- WHAT THE TASK REQUIRES
Give back each entry word for word, but drop the images.

- RECORDS
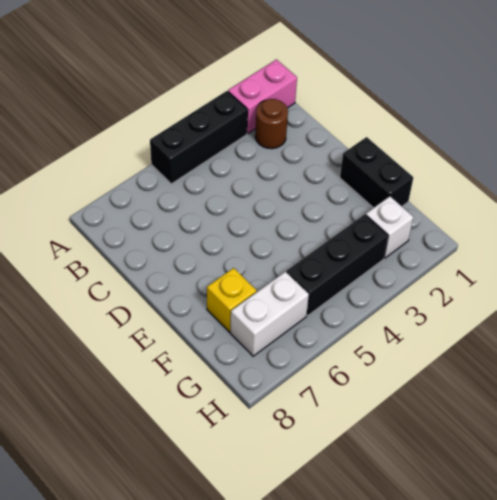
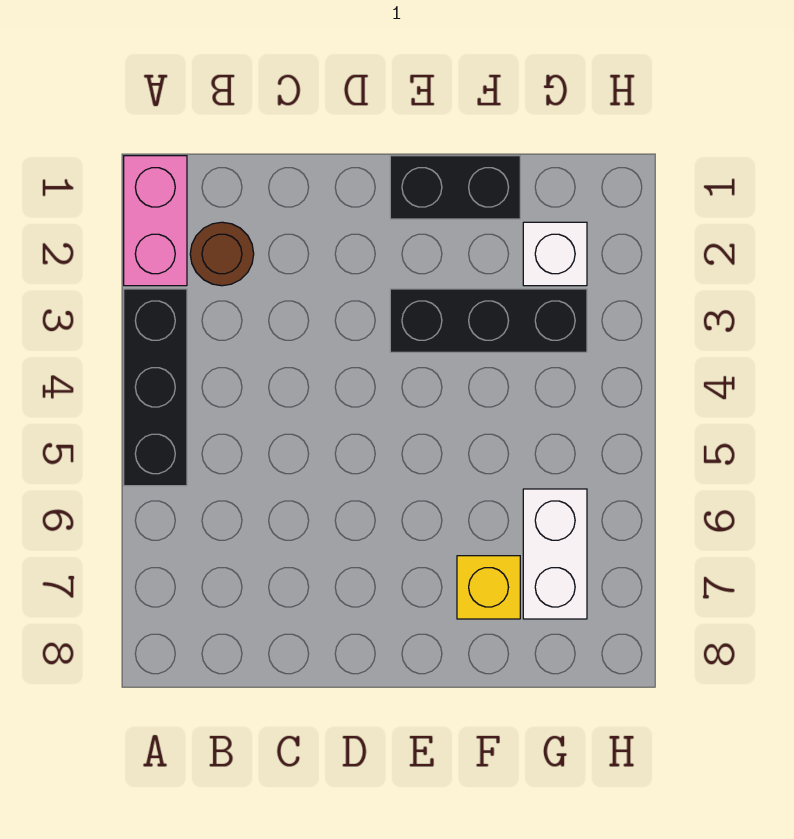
black brick G3:G5 level 1 -> black brick E3:G3 level 1

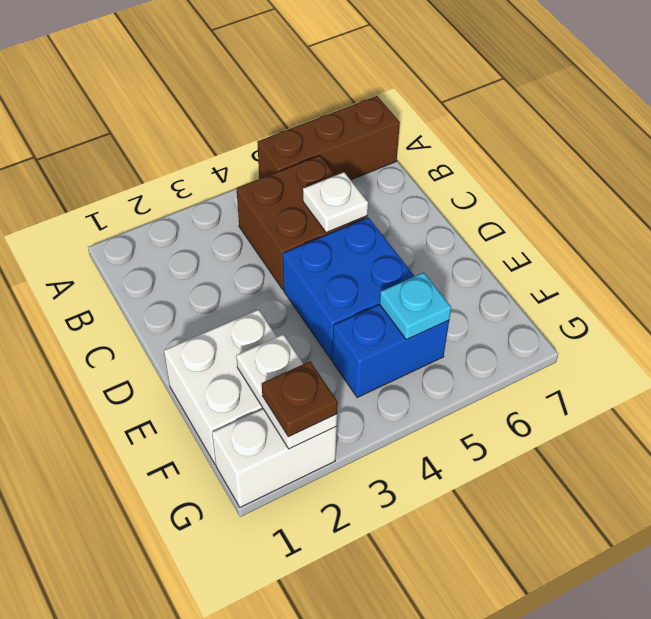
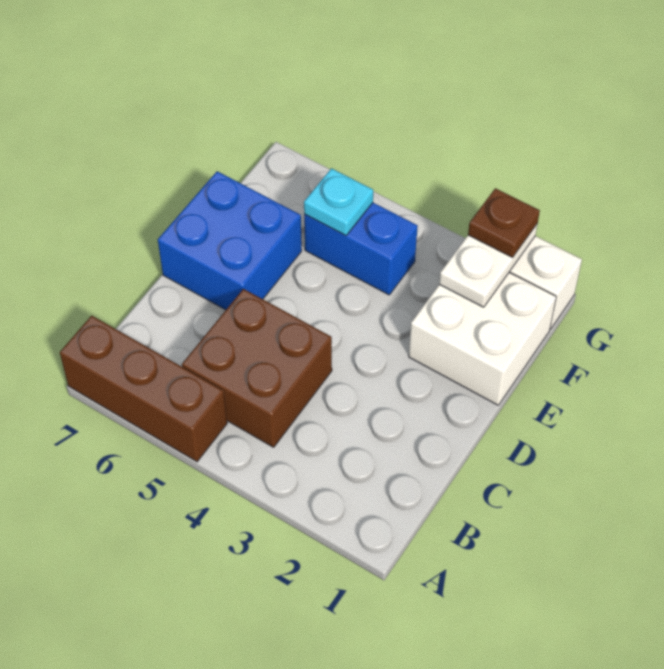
white plate C5 level 2 -> none
blue brick D4:E5 level 1 -> blue brick D6:E7 level 1

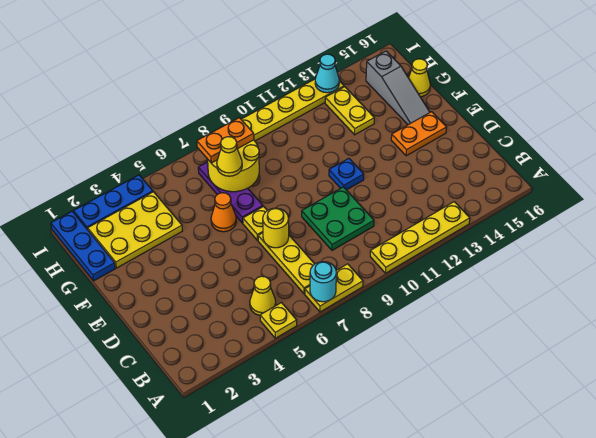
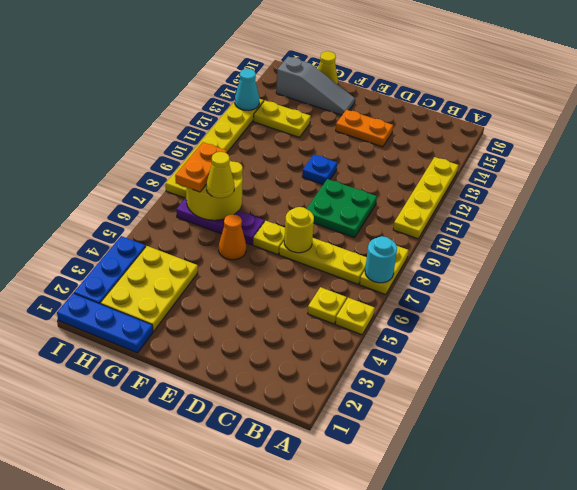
yellow cone B5 level 1 -> yellow plate B5 level 1
orange plate E14:E15 level 1 -> orange plate D14:E14 level 1

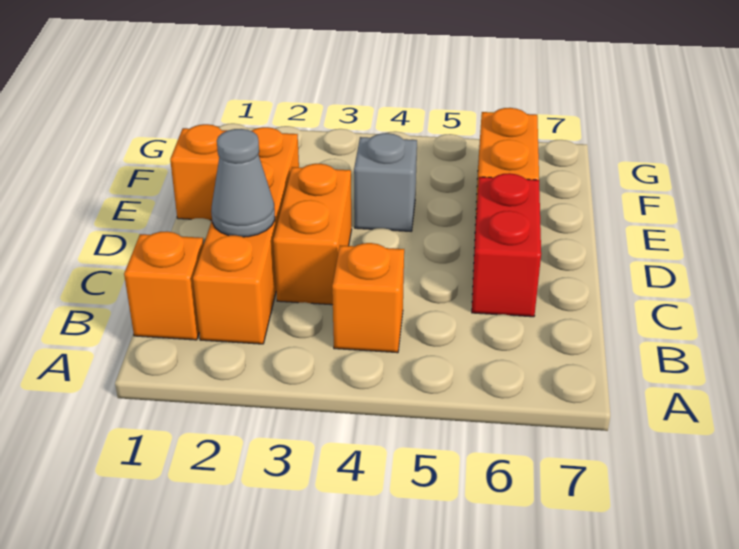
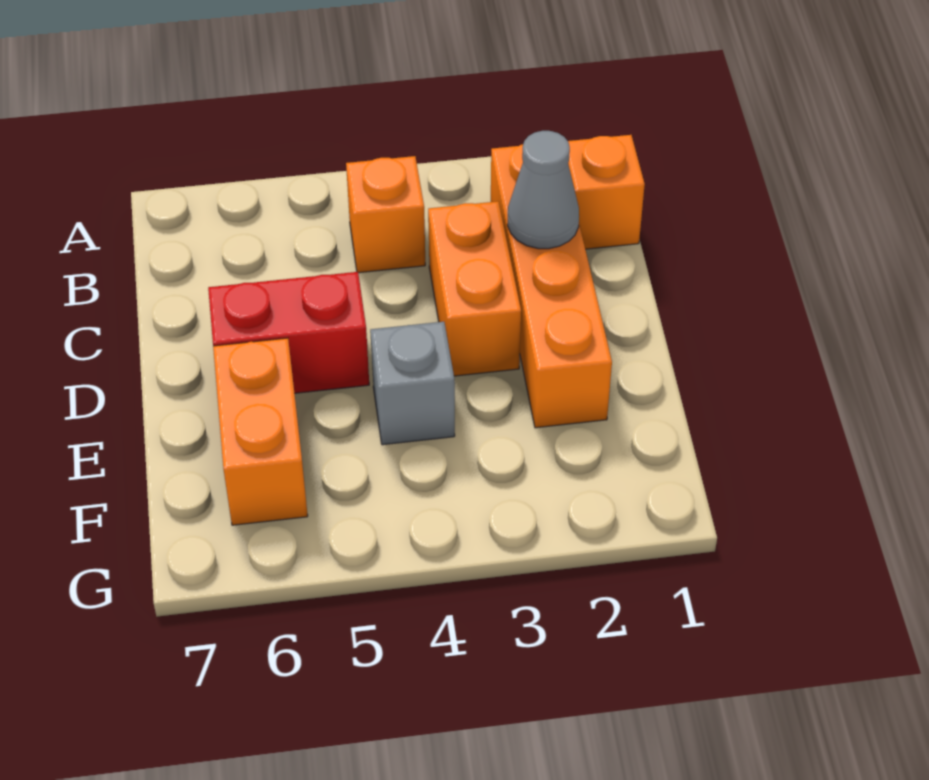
red brick C6:D6 level 1 -> red brick D5:D6 level 1
orange brick E1 level 1 -> none

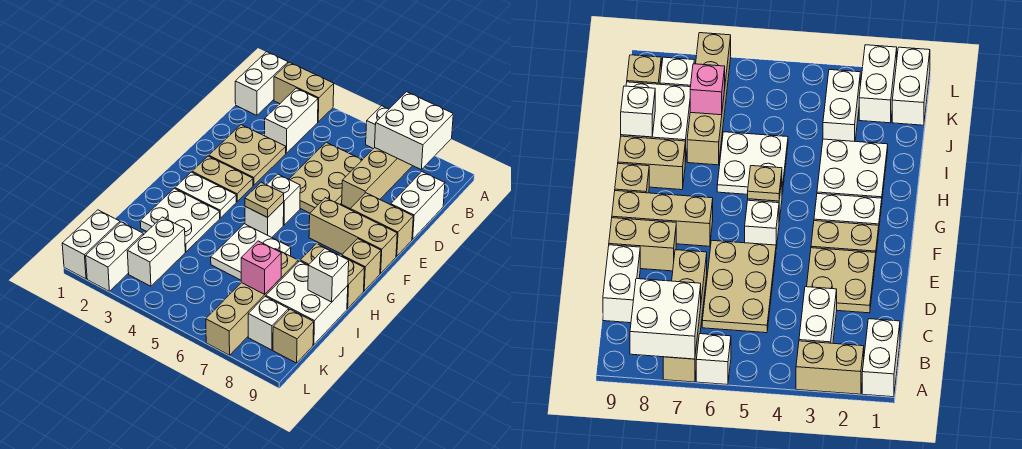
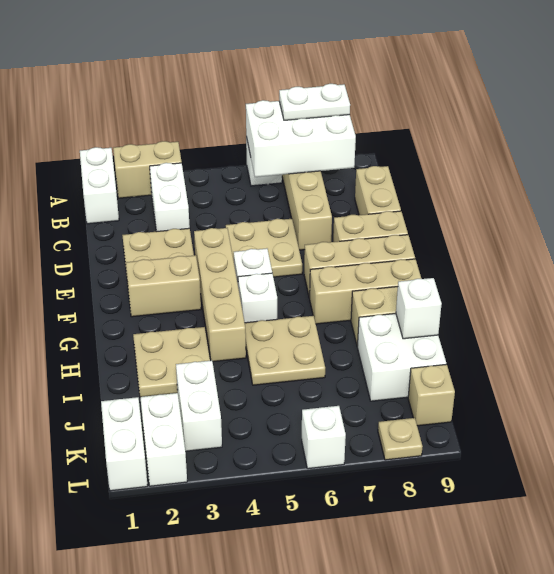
white brick A7:B8 level 2 -> white brick A6:B8 level 2
tan plate C5:E6 level 1 -> tan plate D5:E6 level 1
white brick C9:D9 level 1 -> tan brick C9:D9 level 1
tan plate F2:F3 level 1 -> tan brick F2:F3 level 1
white plate G2:G3 level 1 -> white plate A7:A8 level 3
tan plate G5 level 2 -> tan plate L8 level 1
tan brick G9 level 1 -> tan brick G7:G9 level 1
white plate H2:I3 level 1 -> tan plate H2:I3 level 1
white plate H5:I6 level 1 -> tan plate H5:I6 level 1
tan brick I7:L7 level 1 -> tan brick E4:H4 level 1
pink brick J7 level 2 -> none
white brick K8 level 1 -> white brick L6 level 1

- RESULT BELOW
black brick G3:G5 level 1 -> black brick E3:G3 level 1

white plate C5 level 2 -> none
blue brick D4:E5 level 1 -> blue brick D6:E7 level 1

yellow cone B5 level 1 -> yellow plate B5 level 1
orange plate E14:E15 level 1 -> orange plate D14:E14 level 1

red brick C6:D6 level 1 -> red brick D5:D6 level 1
orange brick E1 level 1 -> none

white brick A7:B8 level 2 -> white brick A6:B8 level 2
tan plate C5:E6 level 1 -> tan plate D5:E6 level 1
white brick C9:D9 level 1 -> tan brick C9:D9 level 1
tan plate F2:F3 level 1 -> tan brick F2:F3 level 1
white plate G2:G3 level 1 -> white plate A7:A8 level 3
tan plate G5 level 2 -> tan plate L8 level 1
tan brick G9 level 1 -> tan brick G7:G9 level 1
white plate H2:I3 level 1 -> tan plate H2:I3 level 1
white plate H5:I6 level 1 -> tan plate H5:I6 level 1
tan brick I7:L7 level 1 -> tan brick E4:H4 level 1
pink brick J7 level 2 -> none
white brick K8 level 1 -> white brick L6 level 1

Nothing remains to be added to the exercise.